Copy out the items from the line containing "Is shiny chrome" through the line containing "Point (316, 109)", inclusive, with every line kept word for word.
+ + + + + + +
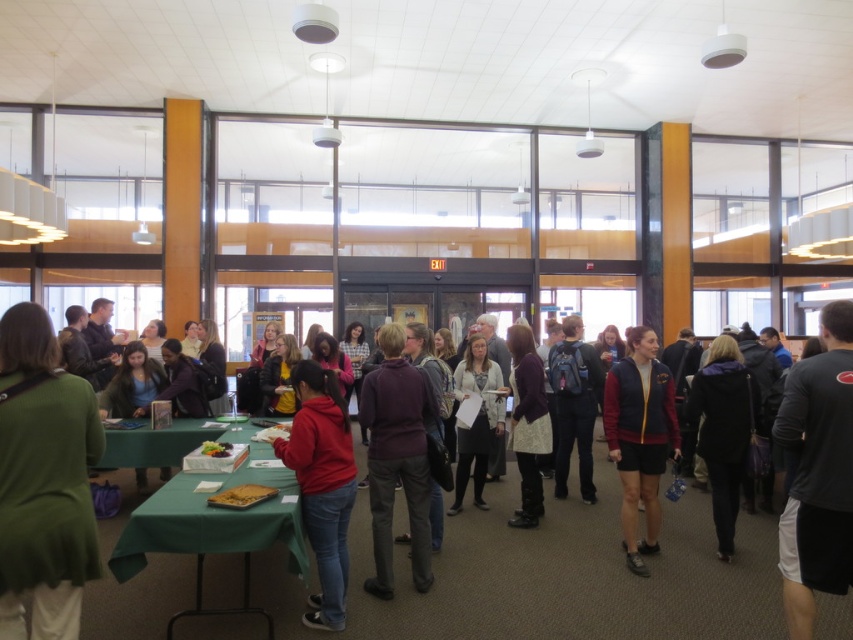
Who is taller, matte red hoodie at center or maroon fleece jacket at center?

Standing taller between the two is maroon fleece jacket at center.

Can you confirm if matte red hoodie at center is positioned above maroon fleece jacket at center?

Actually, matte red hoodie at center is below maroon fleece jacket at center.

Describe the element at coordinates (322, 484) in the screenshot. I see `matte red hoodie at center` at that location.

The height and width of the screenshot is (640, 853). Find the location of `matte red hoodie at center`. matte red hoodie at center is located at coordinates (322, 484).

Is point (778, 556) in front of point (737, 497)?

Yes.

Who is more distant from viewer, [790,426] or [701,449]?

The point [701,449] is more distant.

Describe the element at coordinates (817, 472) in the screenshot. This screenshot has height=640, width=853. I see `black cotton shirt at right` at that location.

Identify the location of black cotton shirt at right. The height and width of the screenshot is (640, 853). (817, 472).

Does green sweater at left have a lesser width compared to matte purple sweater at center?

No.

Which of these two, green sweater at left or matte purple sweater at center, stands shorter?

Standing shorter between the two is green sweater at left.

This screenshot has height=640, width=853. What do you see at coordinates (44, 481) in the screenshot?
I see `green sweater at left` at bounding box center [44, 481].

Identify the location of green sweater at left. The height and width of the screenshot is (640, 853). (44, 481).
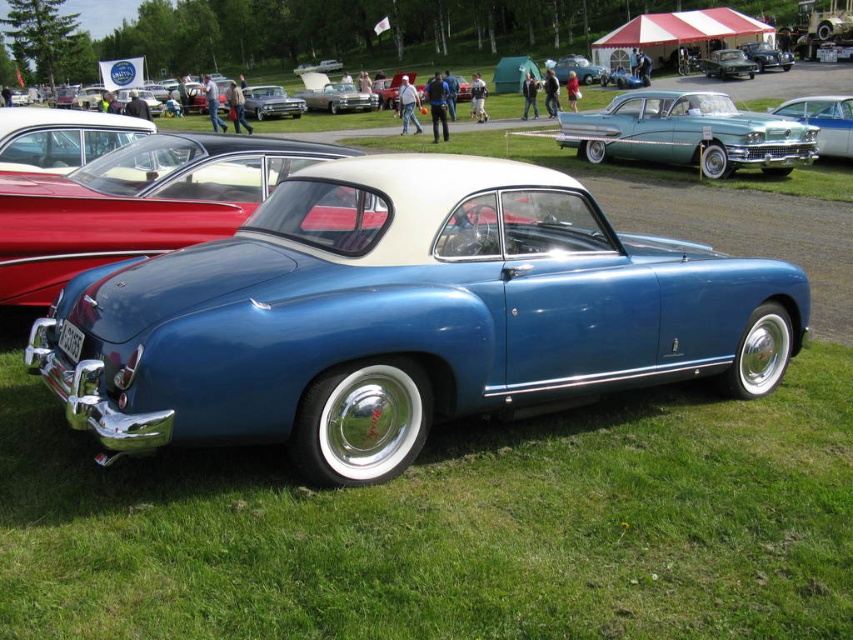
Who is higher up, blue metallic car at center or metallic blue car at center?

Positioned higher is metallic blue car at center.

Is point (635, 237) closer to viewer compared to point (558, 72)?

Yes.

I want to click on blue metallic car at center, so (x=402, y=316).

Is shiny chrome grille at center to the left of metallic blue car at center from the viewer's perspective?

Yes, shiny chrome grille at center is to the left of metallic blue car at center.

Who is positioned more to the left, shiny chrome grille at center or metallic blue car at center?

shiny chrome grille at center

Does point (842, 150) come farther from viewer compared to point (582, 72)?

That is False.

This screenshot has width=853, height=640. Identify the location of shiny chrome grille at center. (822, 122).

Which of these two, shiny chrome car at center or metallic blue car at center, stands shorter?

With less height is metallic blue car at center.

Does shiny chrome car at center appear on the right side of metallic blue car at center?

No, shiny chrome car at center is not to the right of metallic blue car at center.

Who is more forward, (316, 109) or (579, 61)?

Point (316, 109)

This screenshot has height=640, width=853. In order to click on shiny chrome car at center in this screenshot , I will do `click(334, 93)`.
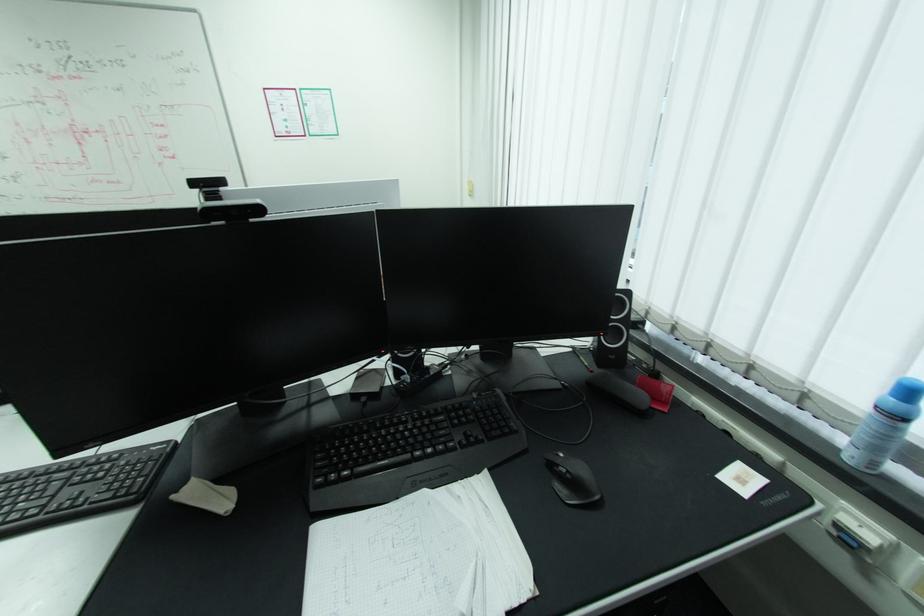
+ + + + + + +
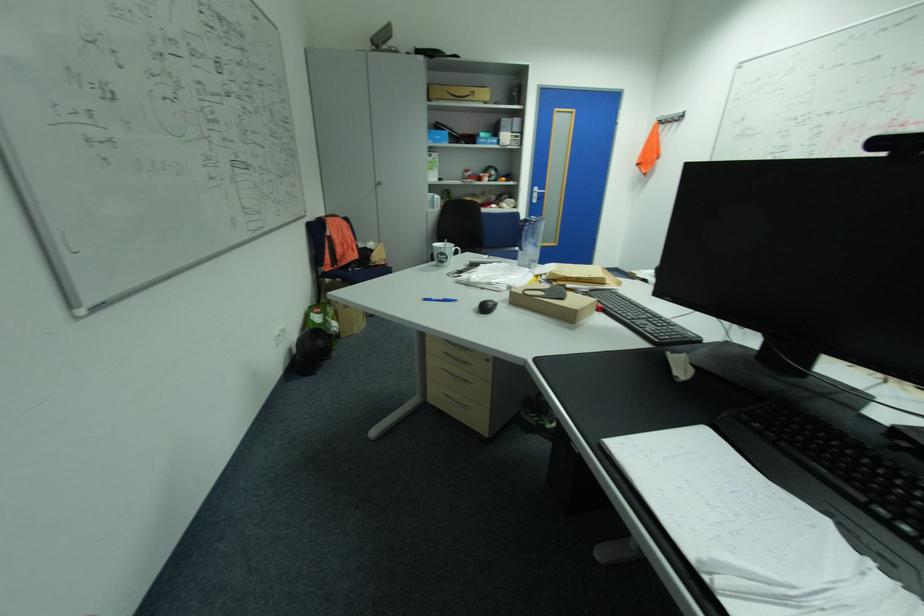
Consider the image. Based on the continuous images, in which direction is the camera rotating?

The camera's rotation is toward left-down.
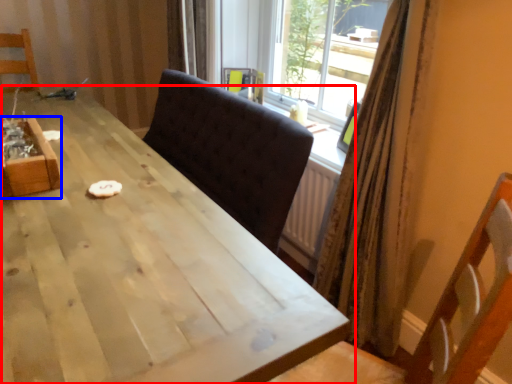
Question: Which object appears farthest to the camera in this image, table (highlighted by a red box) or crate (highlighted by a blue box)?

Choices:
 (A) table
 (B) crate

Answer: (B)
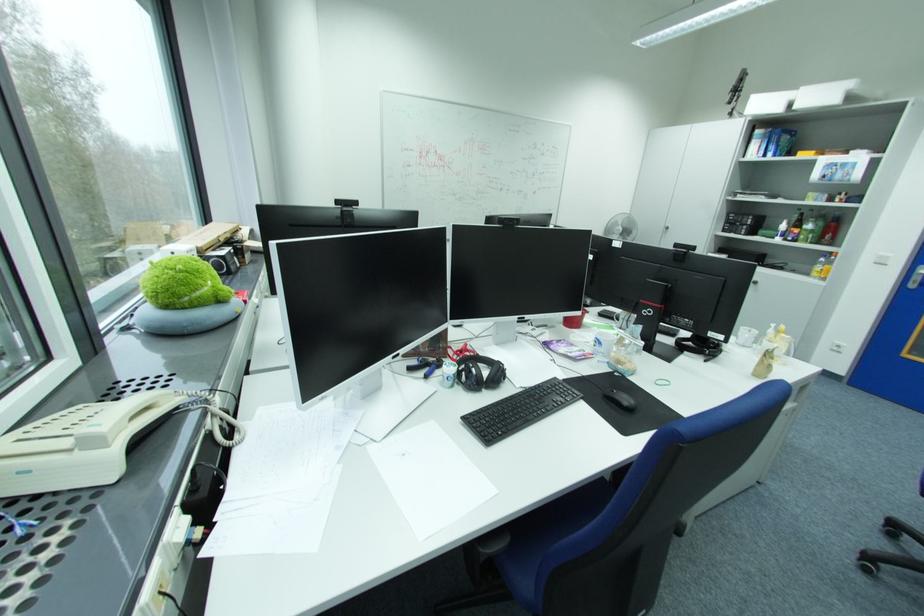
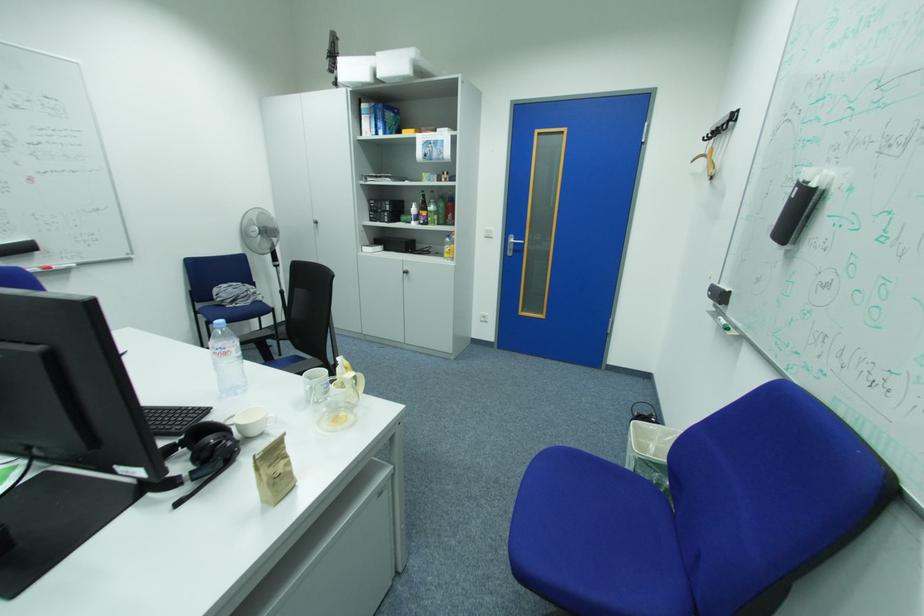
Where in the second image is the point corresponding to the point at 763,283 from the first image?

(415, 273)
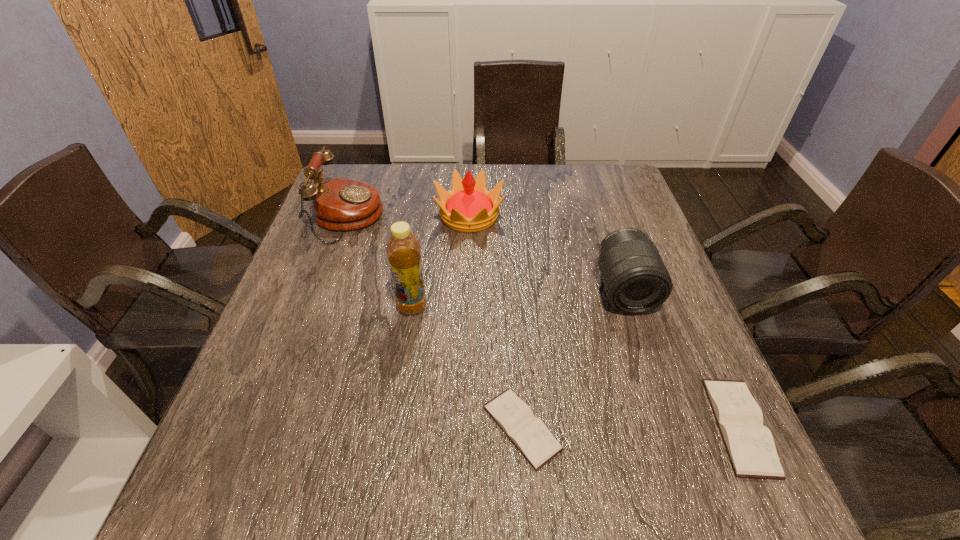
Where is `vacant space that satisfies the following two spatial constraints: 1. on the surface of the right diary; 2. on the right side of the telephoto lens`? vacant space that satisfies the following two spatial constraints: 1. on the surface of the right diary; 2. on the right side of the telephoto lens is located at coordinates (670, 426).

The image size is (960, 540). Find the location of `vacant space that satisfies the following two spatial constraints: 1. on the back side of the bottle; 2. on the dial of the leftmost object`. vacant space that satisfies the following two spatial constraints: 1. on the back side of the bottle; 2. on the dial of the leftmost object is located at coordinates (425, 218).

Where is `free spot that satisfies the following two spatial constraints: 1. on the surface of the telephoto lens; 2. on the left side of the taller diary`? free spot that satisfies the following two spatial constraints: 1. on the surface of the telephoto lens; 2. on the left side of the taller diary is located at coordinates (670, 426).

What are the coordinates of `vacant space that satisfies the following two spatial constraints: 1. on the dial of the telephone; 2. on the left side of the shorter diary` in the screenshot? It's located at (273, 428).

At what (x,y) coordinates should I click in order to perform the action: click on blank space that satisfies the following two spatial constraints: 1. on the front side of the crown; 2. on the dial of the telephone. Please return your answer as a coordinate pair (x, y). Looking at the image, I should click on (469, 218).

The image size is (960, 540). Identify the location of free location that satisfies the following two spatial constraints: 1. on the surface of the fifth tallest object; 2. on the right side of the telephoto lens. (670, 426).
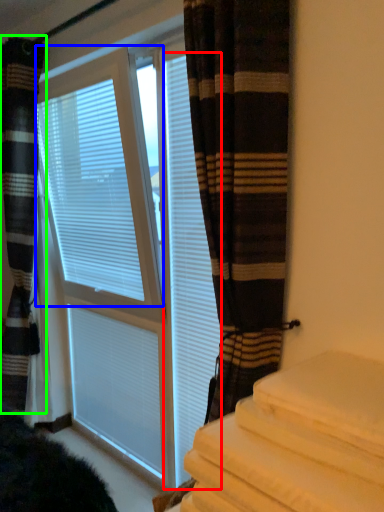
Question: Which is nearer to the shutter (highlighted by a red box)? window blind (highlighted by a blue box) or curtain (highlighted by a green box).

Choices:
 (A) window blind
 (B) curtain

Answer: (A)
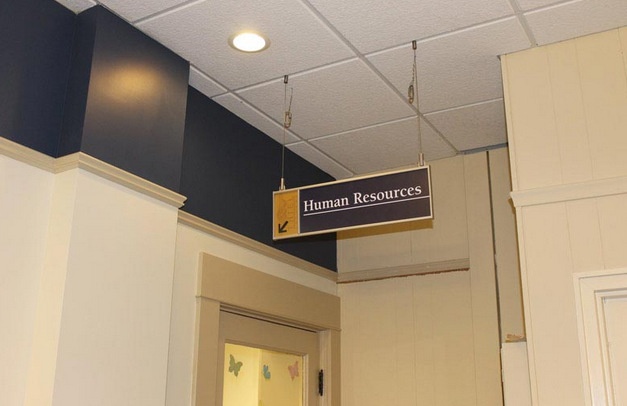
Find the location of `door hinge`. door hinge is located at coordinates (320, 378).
+ + + + + + +
■ **RESULT FOR THIS TASK**:
Is shiny chrome grille at center to the left of metallic blue car at center from the viewer's perspective?

Yes, shiny chrome grille at center is to the left of metallic blue car at center.

Who is positioned more to the left, shiny chrome grille at center or metallic blue car at center?

shiny chrome grille at center

Does point (842, 150) come farther from viewer compared to point (582, 72)?

That is False.

This screenshot has width=853, height=640. Identify the location of shiny chrome grille at center. (822, 122).

Which of these two, shiny chrome car at center or metallic blue car at center, stands shorter?

With less height is metallic blue car at center.

Does shiny chrome car at center appear on the right side of metallic blue car at center?

No, shiny chrome car at center is not to the right of metallic blue car at center.

Who is more forward, (316, 109) or (579, 61)?

Point (316, 109)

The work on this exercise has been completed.